Description of the task:
Of the entries below, return exactly those lines that fall between the one containing "352 | x0.55 |" and the one containing "gone | white", the two end lines included.

=== Section Start ===

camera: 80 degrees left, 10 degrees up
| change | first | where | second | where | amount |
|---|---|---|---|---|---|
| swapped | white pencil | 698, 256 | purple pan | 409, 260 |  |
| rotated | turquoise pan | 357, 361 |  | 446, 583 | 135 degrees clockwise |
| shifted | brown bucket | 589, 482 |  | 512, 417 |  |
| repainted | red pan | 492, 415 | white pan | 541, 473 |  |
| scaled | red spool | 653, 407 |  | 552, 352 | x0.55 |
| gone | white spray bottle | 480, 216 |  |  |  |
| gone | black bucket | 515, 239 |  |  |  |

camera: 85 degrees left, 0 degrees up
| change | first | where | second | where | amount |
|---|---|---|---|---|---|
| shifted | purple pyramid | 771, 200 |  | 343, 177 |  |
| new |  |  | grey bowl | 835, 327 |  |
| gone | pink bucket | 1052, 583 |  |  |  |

=== Section End ===
=== Section Start ===

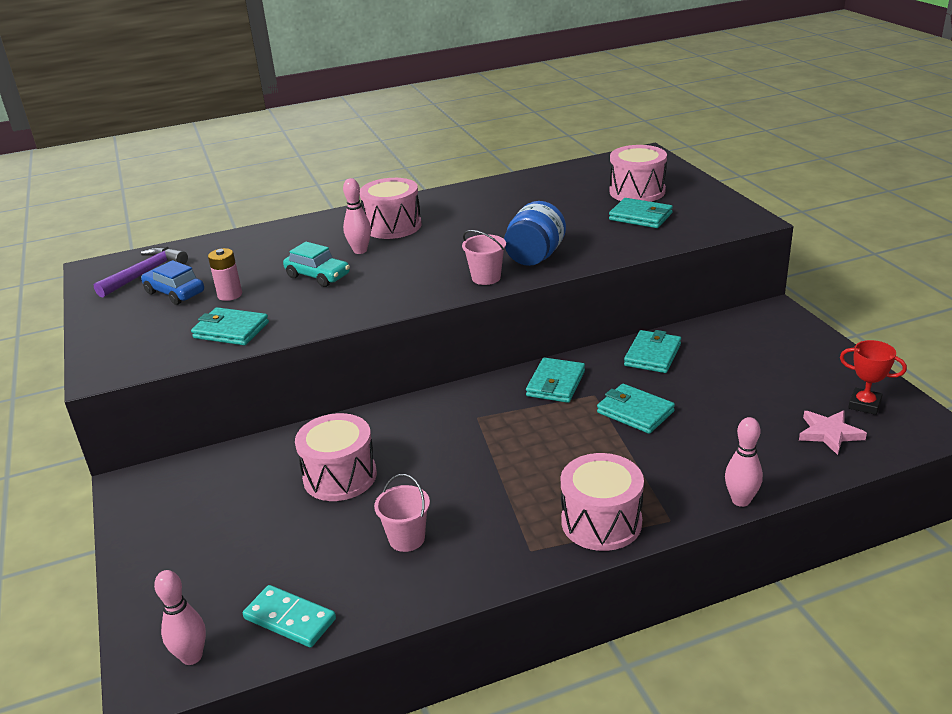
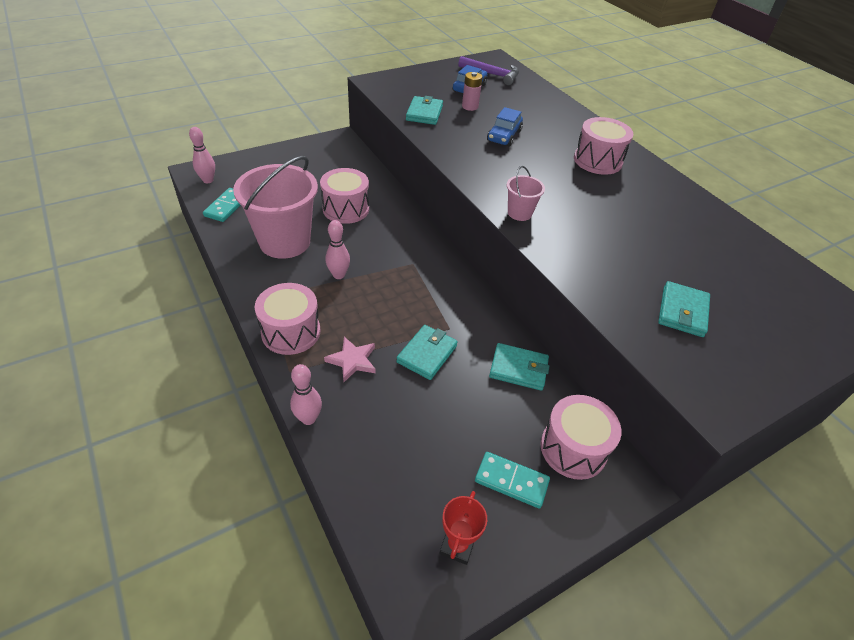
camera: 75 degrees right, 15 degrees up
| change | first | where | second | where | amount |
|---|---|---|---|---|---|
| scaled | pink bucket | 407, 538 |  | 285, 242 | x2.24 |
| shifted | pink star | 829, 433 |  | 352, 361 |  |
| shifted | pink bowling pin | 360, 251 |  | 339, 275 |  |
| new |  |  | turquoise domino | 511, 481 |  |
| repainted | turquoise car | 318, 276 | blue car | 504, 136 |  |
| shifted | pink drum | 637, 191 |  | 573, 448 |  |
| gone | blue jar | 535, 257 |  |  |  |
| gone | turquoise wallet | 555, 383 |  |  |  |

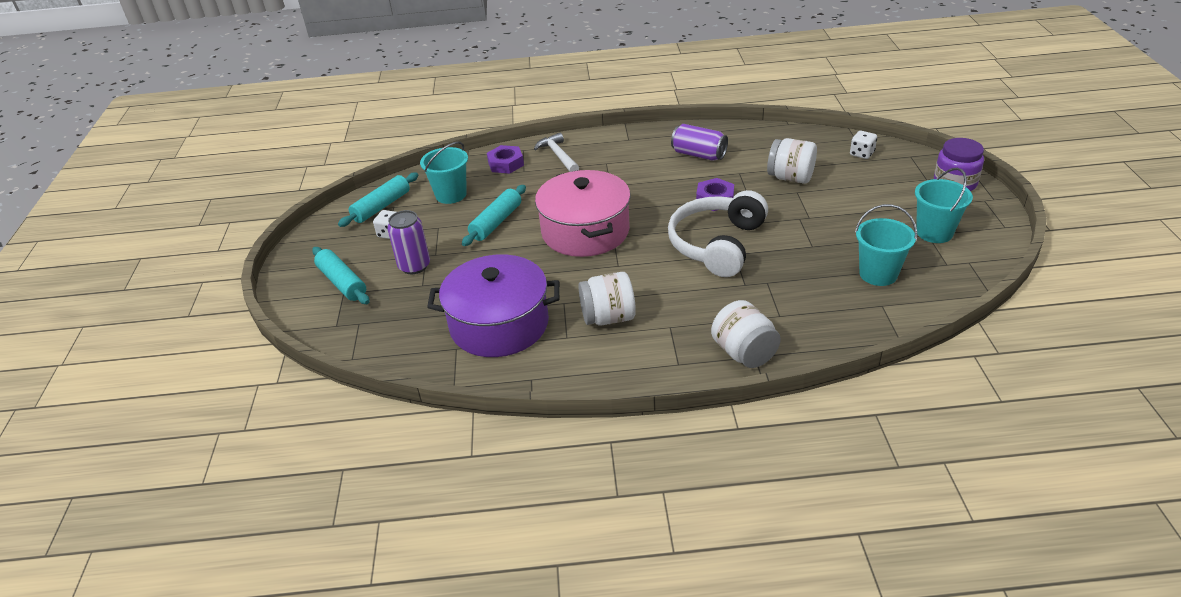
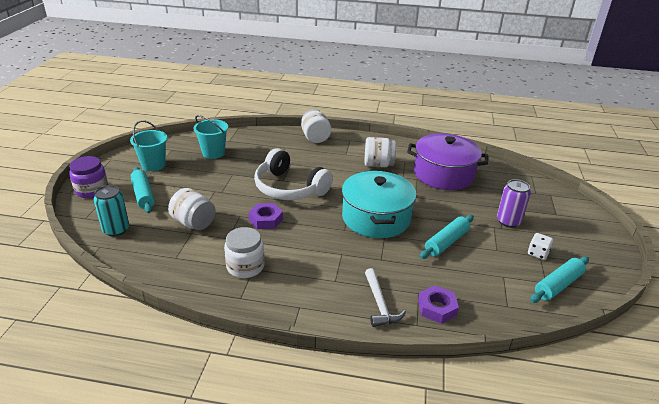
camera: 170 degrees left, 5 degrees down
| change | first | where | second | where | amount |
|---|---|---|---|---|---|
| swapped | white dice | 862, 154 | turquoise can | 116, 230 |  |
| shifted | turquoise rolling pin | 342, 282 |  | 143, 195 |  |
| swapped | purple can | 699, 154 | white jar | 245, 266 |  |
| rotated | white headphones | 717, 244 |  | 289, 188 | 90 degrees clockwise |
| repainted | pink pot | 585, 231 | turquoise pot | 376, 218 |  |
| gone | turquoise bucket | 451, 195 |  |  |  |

=== Section End ===

Solution for this problem:
| scaled | red spool | 653, 407 |  | 552, 352 | x0.55 |
| gone | white spray bottle | 480, 216 |  |  |  |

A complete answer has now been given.